TASK PROMPT — Reproduce the entries below exactly, but leave the pictures out.

── SUPPLIED RECORDS ──

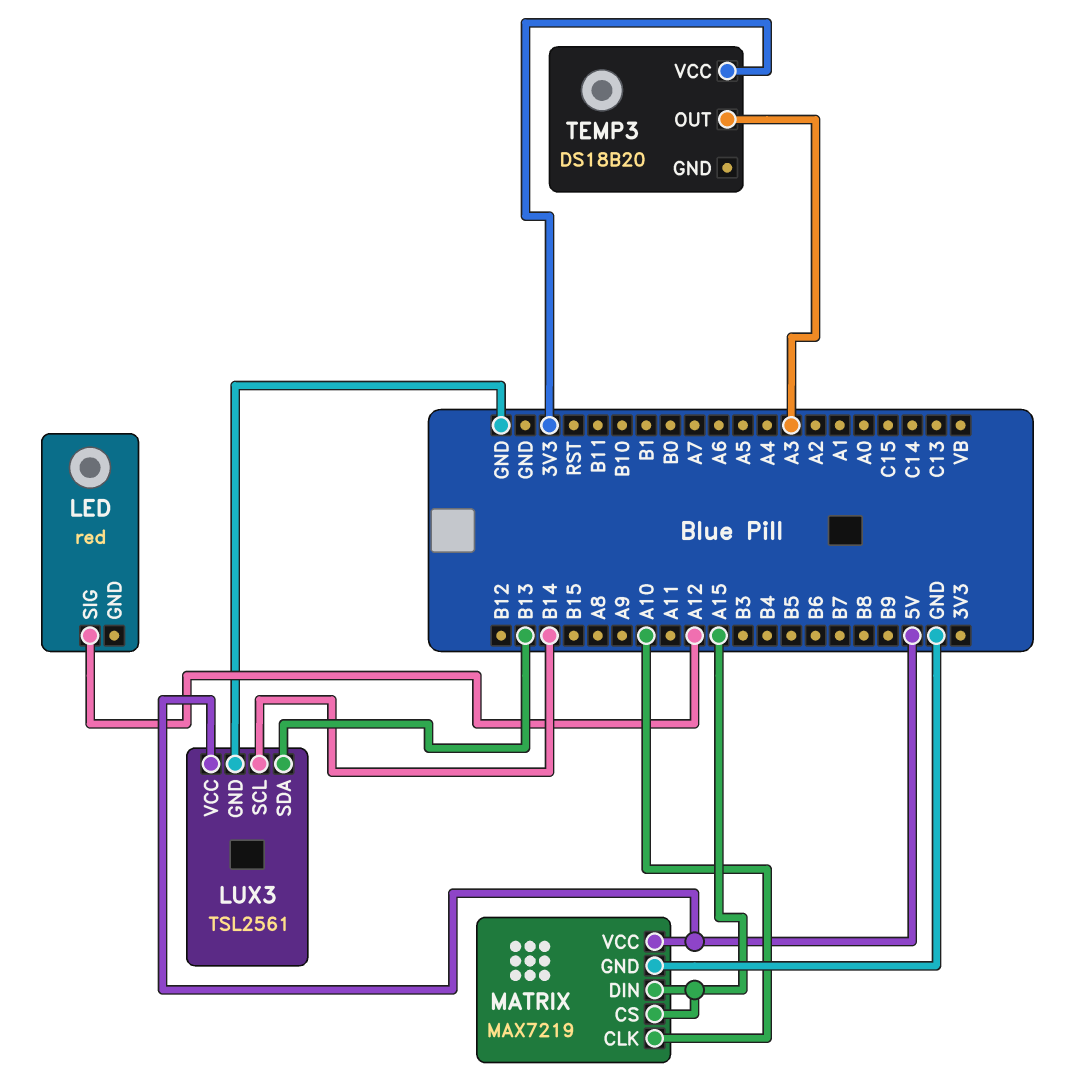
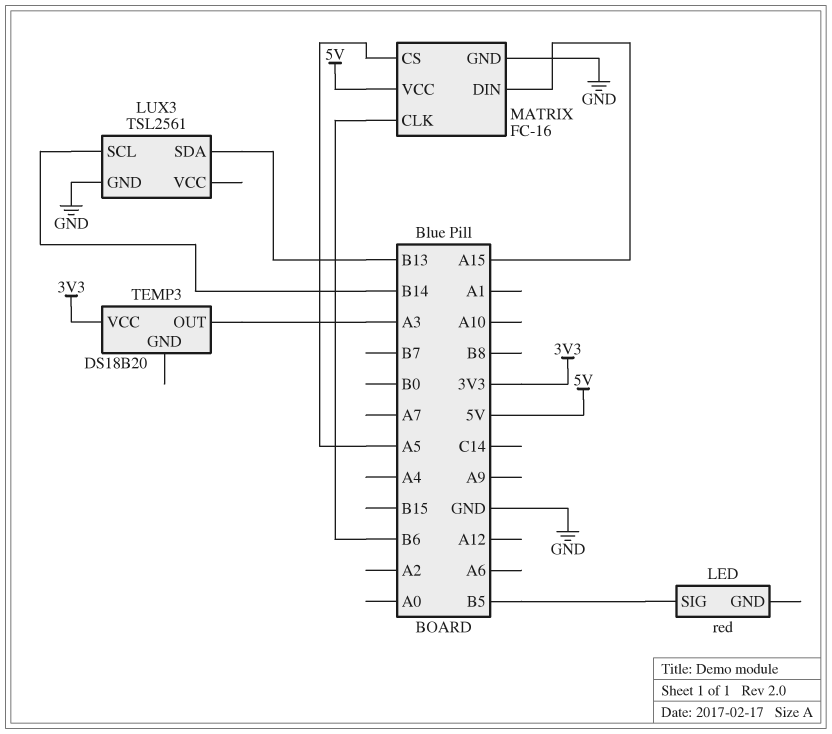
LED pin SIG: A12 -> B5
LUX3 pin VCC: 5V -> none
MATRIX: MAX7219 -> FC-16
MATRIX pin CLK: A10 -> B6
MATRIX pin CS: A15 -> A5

───

RESULT OF THE TASK —
LED pin SIG: A12 -> B5
LUX3 pin VCC: 5V -> none
MATRIX: MAX7219 -> FC-16
MATRIX pin CLK: A10 -> B6
MATRIX pin CS: A15 -> A5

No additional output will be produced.